[Scene comparison data]
++++++

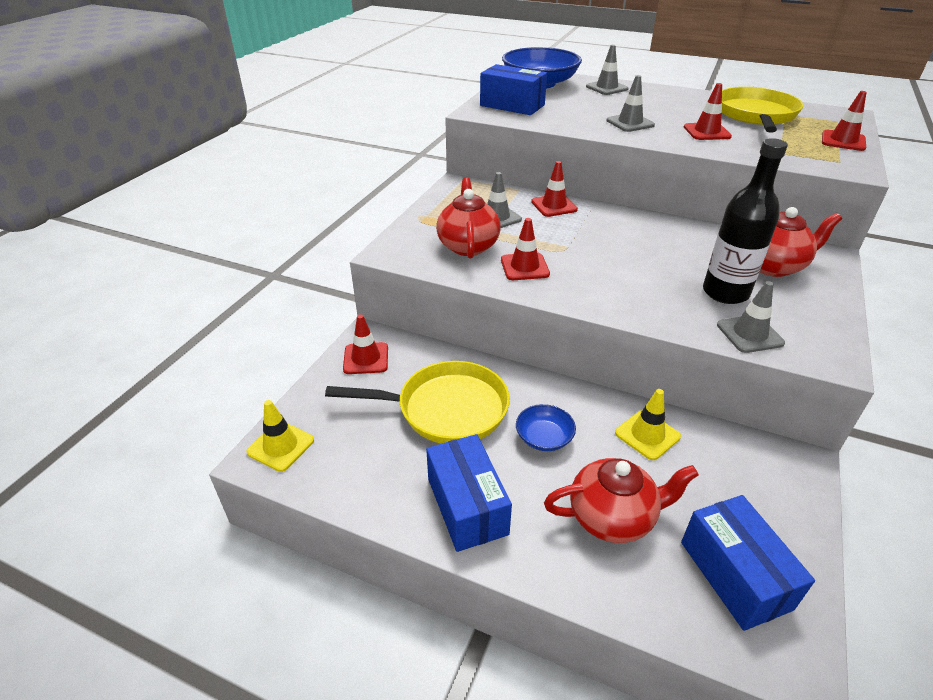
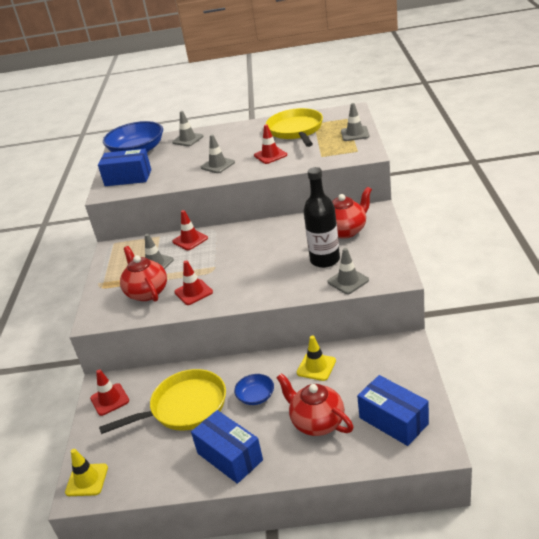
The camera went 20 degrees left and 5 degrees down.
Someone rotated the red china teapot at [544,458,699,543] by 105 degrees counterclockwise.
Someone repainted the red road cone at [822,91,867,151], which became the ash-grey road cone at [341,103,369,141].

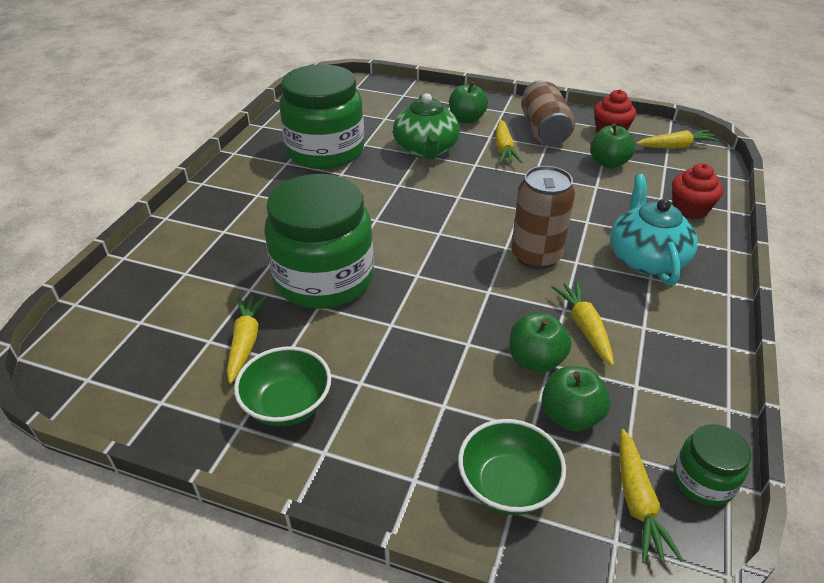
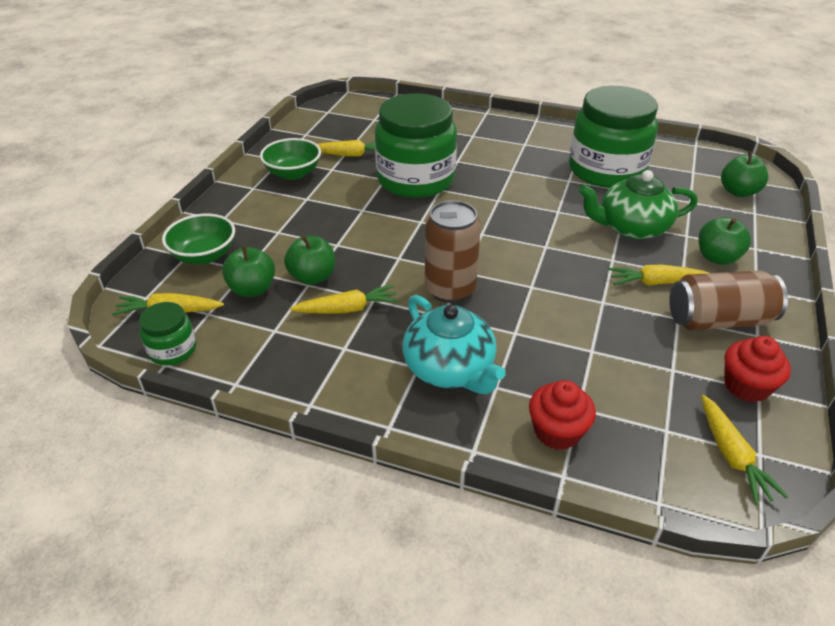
The camera went 90 degrees right and 0 degrees up.
Someone carried the green apple fruit from [590,123,635,168] to [721,152,768,197].
Someone rotated the teal china teapot at [610,174,698,285] by 60 degrees clockwise.

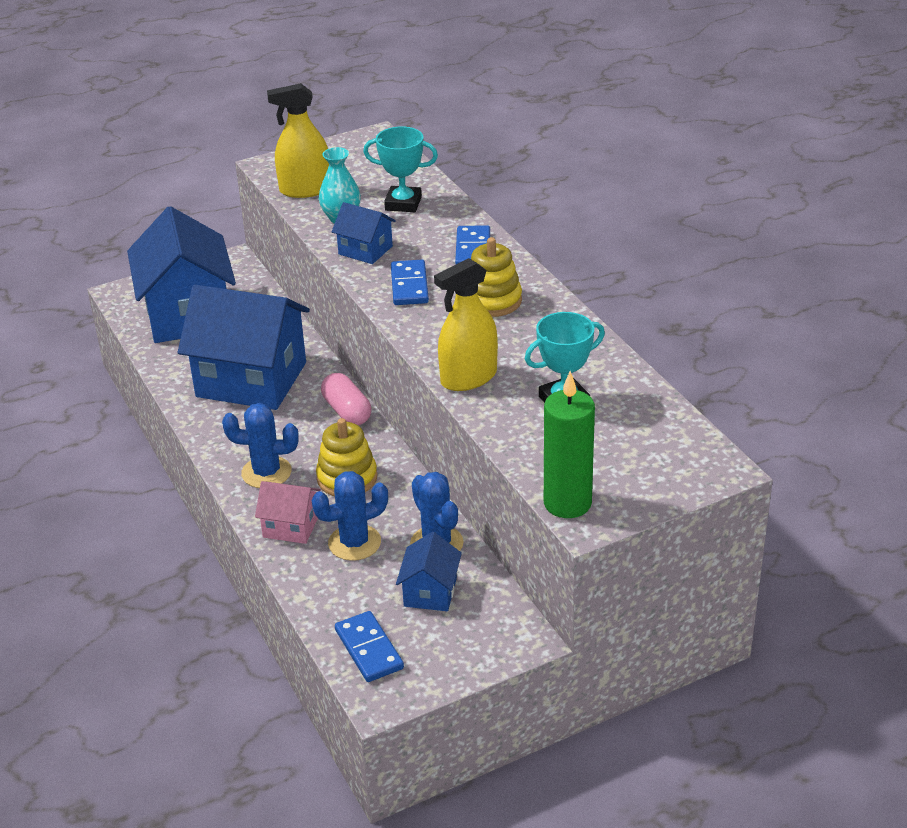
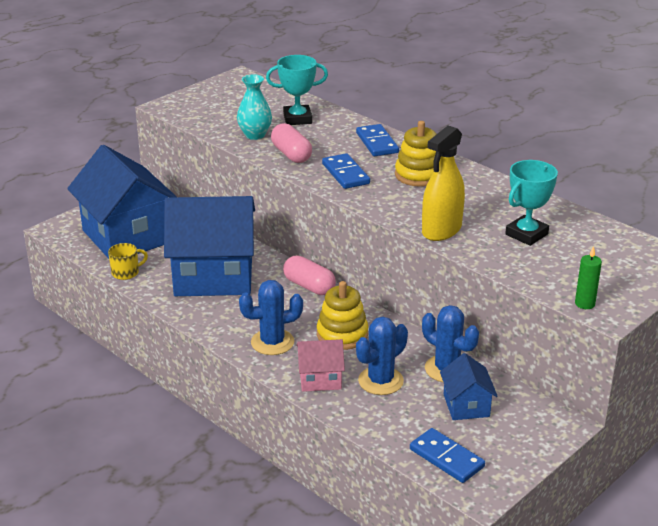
The camera went 20 degrees left and 5 degrees down.
Someone took away the yellow sprayer at [267,83,329,198].
Someone swapped the blue toy house at [332,202,396,264] for the rose-pink pill at [271,123,312,163].
Someone scaled the green pillar candle at [544,371,595,518] by 0.51.
Someone put down the yellow coffee mug at [108,243,148,280].

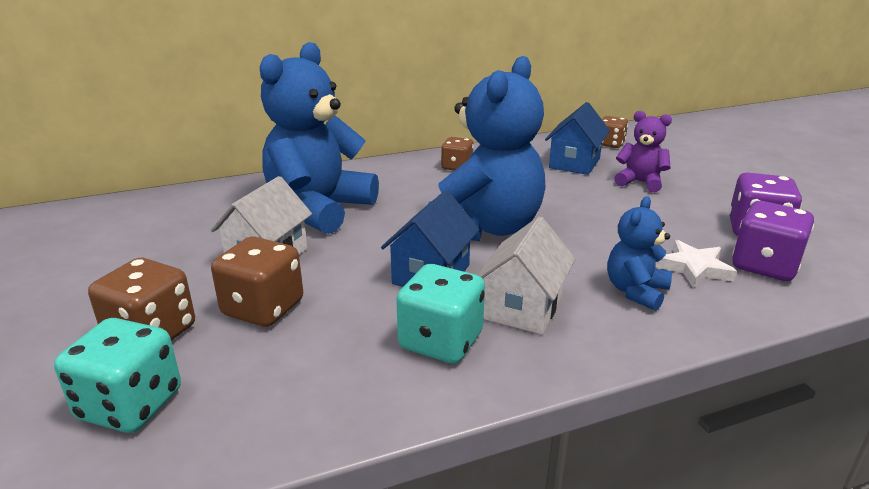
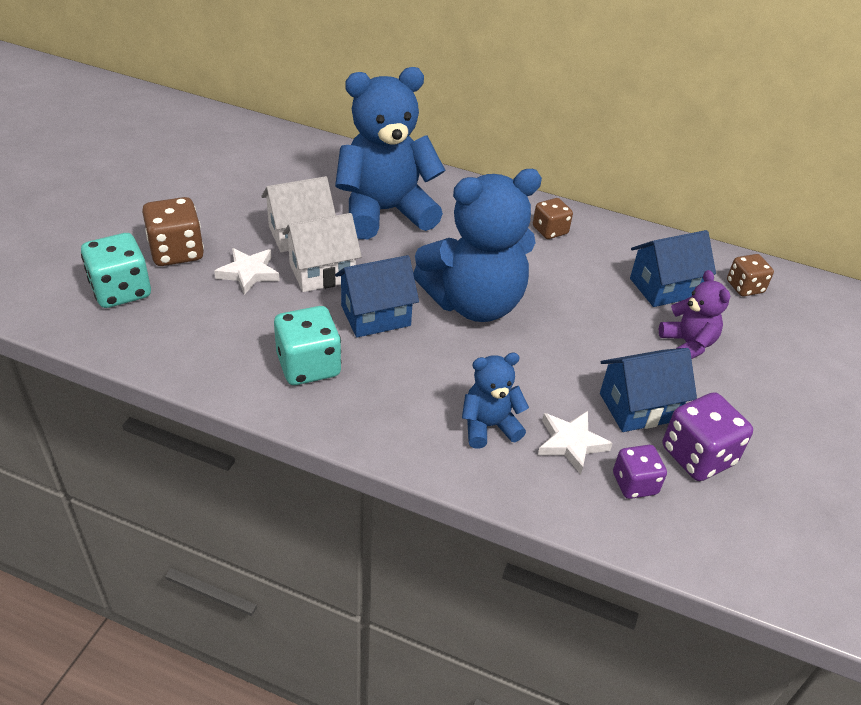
The camera went 40 degrees right and 15 degrees up.
Someone swapped the brown dice at [211,236,303,327] for the snow-white star at [214,248,280,295].
Someone carried the snow-white toy house from [478,216,575,334] to [282,213,362,292].
Someone scaled the purple dice at [732,201,814,281] by 0.64.
Someone put down the blue toy house at [600,348,697,432].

++++++

▸ **EXERCISE BRIEF**
If a line in the records above holds the string "house", copy it out.

▸ **ANSWER SECTION**
Someone swapped the blue toy house at [332,202,396,264] for the rose-pink pill at [271,123,312,163].
Someone carried the snow-white toy house from [478,216,575,334] to [282,213,362,292].
Someone put down the blue toy house at [600,348,697,432].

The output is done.